● **PROVIDED INFORMATION**
■ ■ ■ ■ ■ ■ ■

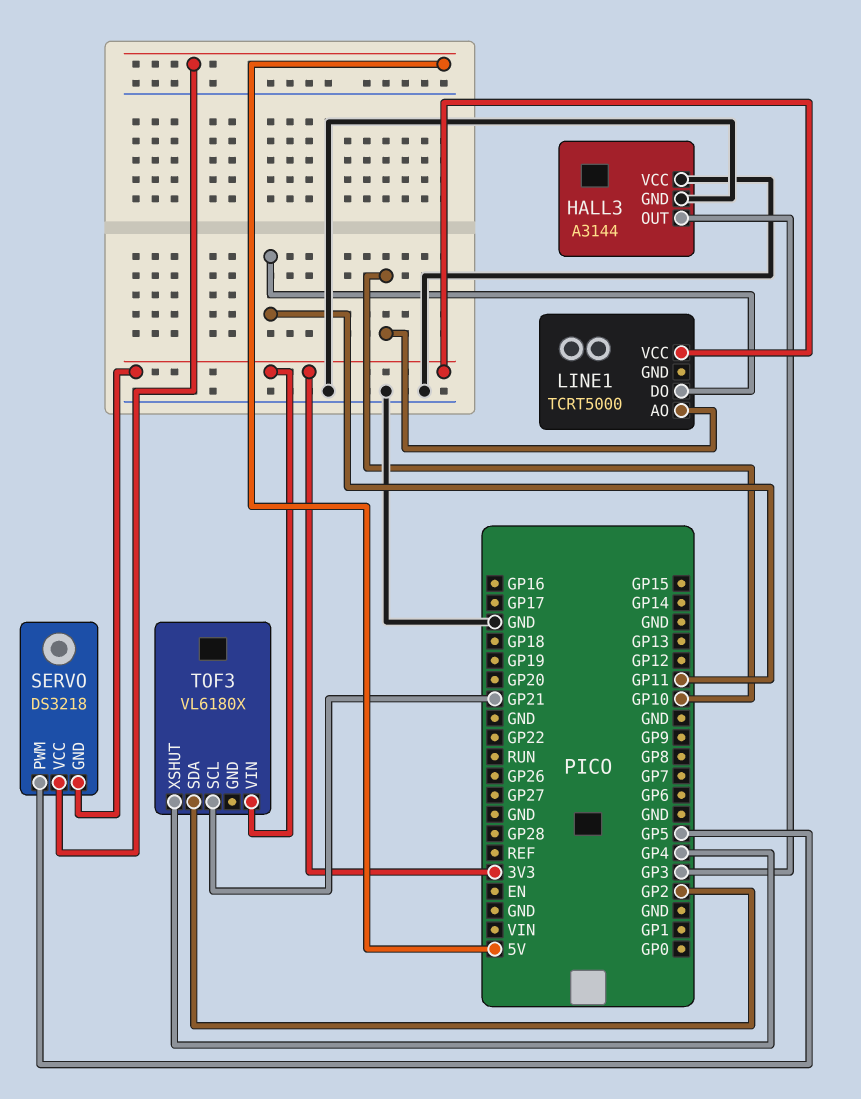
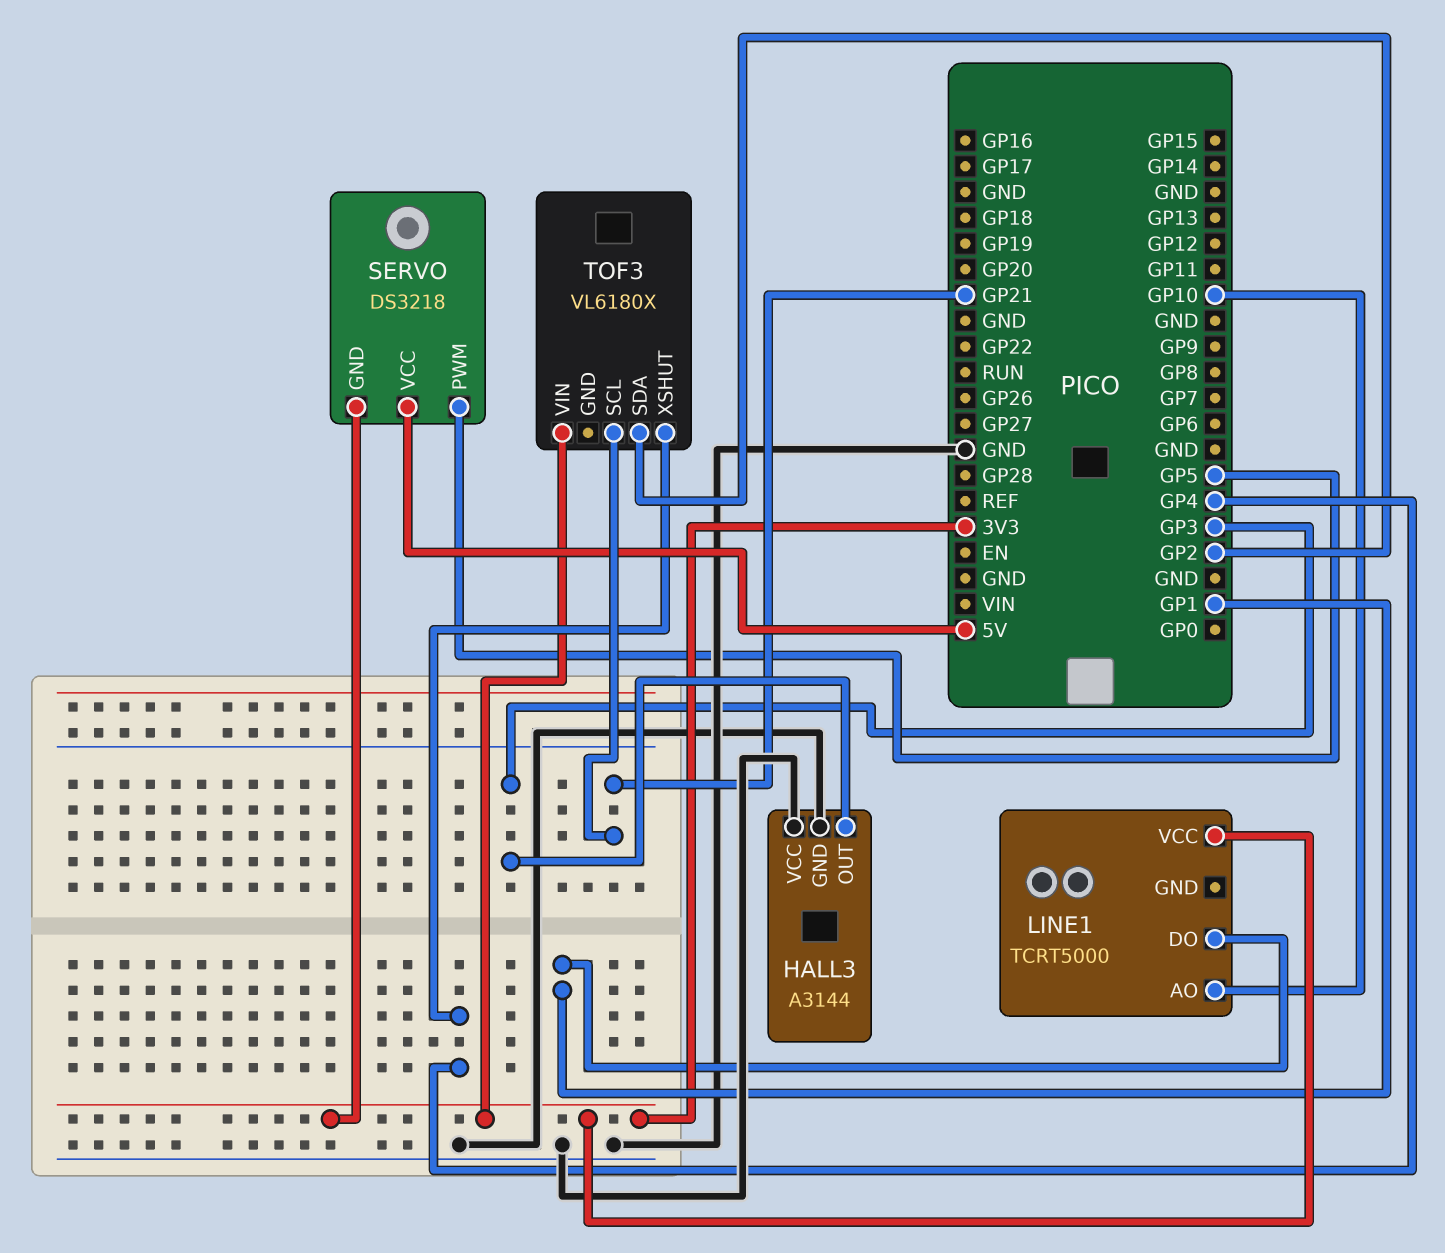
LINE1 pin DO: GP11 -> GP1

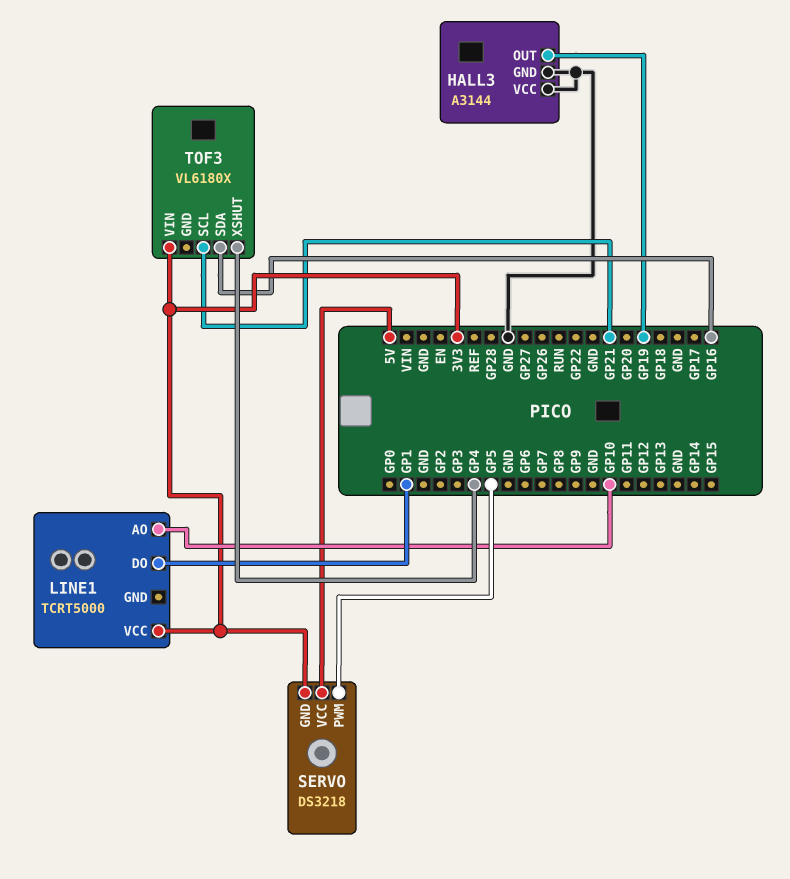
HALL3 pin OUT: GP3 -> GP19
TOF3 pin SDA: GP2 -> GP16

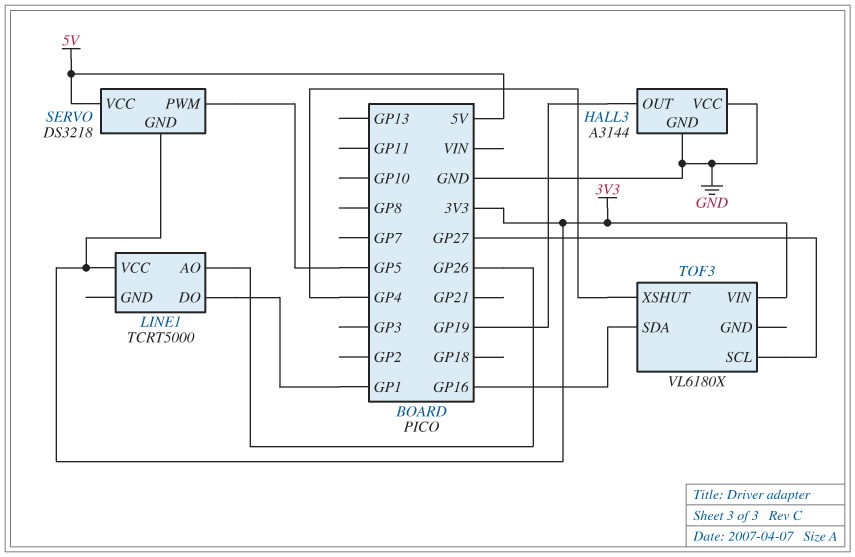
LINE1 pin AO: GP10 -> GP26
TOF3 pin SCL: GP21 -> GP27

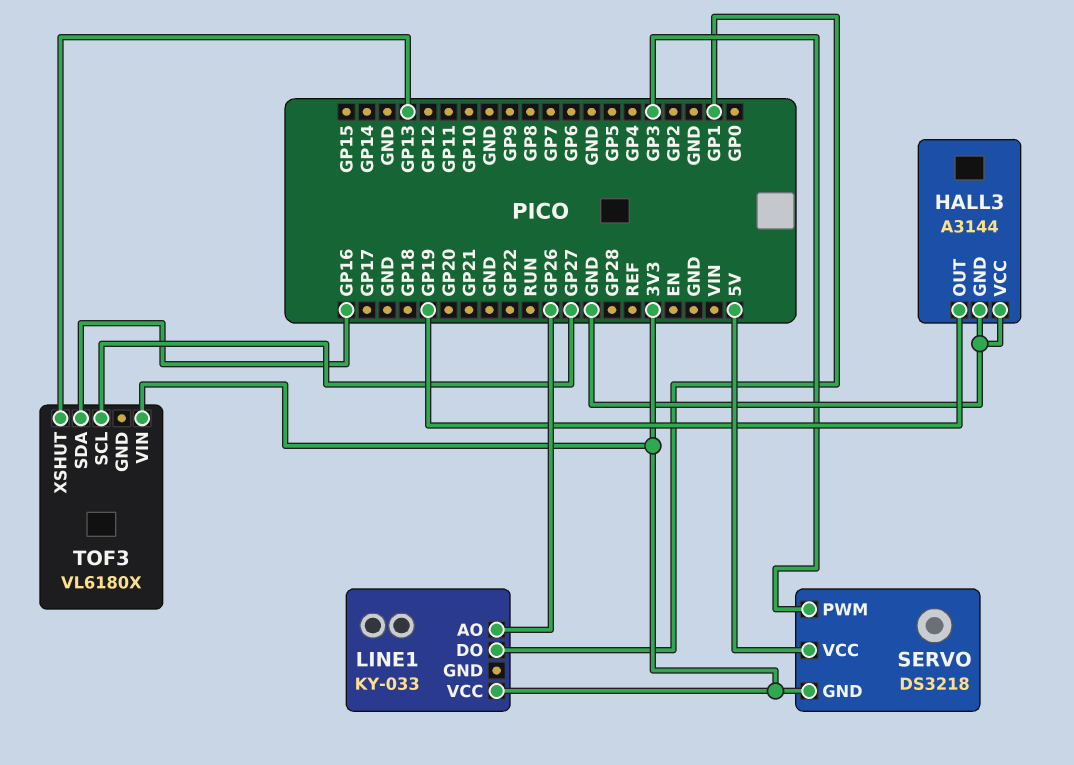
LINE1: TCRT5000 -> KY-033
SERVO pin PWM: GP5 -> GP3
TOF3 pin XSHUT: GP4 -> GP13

■ ■ ■ ■ ■ ■ ■

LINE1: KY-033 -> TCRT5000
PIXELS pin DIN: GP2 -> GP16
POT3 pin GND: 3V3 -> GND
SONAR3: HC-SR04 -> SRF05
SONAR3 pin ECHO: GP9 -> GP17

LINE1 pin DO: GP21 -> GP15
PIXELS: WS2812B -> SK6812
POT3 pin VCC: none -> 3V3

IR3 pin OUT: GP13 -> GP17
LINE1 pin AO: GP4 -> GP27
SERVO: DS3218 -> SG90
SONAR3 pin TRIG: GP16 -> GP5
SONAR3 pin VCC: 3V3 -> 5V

■ ■ ■ ■ ■ ■ ■

● **INSTRUCTIONS FOR THE TASK**
Above are some records; quote exactly and only the lines that begin at the line containing "TOF3 pin SCL: GP21 -> GP27" and stop after the line containing "TOF3 pin XSHUT: GP4 -> GP13", leaving out the pictures.

● **OUTPUT OF THE TASK**
TOF3 pin SCL: GP21 -> GP27

LINE1: TCRT5000 -> KY-033
SERVO pin PWM: GP5 -> GP3
TOF3 pin XSHUT: GP4 -> GP13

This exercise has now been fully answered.